# What is needed
As the lines appear below, please set them down exactly, starting at the first and finishing with the one containing "The camera went 15 degrees".
START Given information
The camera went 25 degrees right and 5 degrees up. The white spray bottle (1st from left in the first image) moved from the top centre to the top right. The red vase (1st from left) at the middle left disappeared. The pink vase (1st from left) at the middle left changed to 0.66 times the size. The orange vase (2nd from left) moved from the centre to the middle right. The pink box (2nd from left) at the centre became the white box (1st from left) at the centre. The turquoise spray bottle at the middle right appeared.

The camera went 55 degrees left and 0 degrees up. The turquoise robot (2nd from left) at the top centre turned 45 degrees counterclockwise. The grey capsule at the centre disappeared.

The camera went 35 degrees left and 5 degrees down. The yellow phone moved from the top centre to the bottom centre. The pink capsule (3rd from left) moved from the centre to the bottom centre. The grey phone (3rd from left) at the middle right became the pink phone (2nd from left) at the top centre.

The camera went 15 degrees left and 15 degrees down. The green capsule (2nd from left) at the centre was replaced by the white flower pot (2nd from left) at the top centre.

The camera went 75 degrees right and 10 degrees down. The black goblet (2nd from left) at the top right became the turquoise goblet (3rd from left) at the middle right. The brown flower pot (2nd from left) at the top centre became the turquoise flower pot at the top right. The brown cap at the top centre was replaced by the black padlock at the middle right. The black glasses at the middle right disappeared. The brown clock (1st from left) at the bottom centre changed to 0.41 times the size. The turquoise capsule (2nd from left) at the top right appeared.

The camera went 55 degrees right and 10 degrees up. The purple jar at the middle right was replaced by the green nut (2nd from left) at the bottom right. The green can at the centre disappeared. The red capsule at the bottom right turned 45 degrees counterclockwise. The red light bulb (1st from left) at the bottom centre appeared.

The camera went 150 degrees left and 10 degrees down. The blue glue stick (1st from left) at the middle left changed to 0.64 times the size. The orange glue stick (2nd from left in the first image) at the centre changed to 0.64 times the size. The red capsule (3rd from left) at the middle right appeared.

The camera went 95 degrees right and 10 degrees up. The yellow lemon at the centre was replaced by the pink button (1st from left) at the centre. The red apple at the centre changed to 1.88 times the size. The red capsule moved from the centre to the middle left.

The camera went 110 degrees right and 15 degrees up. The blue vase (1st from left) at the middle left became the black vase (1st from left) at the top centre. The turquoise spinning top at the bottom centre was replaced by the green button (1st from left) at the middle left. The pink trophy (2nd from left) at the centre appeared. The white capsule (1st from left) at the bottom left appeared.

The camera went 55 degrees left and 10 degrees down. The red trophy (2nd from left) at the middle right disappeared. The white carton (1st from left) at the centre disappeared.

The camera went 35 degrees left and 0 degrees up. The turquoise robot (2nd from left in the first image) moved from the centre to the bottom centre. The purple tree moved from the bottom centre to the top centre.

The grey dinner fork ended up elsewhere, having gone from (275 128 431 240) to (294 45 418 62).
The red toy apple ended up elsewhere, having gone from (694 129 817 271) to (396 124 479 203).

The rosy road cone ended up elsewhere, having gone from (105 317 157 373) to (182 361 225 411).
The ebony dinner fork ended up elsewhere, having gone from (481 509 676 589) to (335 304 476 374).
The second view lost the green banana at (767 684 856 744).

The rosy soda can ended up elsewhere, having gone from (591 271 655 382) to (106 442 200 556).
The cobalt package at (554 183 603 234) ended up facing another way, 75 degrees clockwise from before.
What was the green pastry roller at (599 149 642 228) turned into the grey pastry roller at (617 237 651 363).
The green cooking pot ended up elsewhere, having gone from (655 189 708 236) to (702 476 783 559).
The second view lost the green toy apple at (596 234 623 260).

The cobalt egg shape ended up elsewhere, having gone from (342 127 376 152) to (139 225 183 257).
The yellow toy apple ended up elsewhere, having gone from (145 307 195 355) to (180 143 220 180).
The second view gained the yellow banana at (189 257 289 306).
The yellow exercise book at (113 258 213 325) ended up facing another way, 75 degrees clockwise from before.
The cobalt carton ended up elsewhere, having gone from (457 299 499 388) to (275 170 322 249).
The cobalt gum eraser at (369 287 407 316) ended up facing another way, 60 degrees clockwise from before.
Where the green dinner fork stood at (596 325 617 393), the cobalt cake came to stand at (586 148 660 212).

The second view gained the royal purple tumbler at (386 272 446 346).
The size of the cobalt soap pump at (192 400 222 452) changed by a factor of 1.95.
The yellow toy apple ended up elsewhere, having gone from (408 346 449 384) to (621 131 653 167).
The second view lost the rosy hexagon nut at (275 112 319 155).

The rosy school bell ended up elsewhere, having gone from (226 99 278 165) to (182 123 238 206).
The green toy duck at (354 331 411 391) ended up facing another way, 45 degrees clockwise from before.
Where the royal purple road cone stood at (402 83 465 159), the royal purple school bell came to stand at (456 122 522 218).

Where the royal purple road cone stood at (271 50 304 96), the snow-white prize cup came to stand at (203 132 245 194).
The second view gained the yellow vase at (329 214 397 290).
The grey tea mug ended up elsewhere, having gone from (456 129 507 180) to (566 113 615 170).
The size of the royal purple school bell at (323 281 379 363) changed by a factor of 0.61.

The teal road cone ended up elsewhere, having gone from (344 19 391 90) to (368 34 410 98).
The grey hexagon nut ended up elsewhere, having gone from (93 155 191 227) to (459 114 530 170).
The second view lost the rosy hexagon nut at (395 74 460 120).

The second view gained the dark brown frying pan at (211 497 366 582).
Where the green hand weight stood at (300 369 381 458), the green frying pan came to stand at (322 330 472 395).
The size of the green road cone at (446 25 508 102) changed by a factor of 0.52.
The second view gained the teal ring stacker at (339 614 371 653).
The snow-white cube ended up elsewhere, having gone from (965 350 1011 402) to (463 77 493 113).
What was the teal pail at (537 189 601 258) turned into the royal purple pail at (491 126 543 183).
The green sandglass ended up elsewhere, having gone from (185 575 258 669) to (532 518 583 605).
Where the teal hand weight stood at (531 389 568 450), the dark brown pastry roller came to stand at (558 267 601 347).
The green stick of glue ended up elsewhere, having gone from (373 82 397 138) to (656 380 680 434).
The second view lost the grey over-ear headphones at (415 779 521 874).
END Given information
# Solution to this exercise
The camera went 25 degrees right and 5 degrees up. The white spray bottle (1st from left in the first image) moved from the top centre to the top right. The red vase (1st from left) at the middle left disappeared. The pink vase (1st from left) at the middle left changed to 0.66 times the size. The orange vase (2nd from left) moved from the centre to the middle right. The pink box (2nd from left) at the centre became the white box (1st from left) at the centre. The turquoise spray bottle at the middle right appeared.

The camera went 55 degrees left and 0 degrees up. The turquoise robot (2nd from left) at the top centre turned 45 degrees counterclockwise. The grey capsule at the centre disappeared.

The camera went 35 degrees left and 5 degrees down. The yellow phone moved from the top centre to the bottom centre. The pink capsule (3rd from left) moved from the centre to the bottom centre. The grey phone (3rd from left) at the middle right became the pink phone (2nd from left) at the top centre.

The camera went 15 degrees left and 15 degrees down. The green capsule (2nd from left) at the centre was replaced by the white flower pot (2nd from left) at the top centre.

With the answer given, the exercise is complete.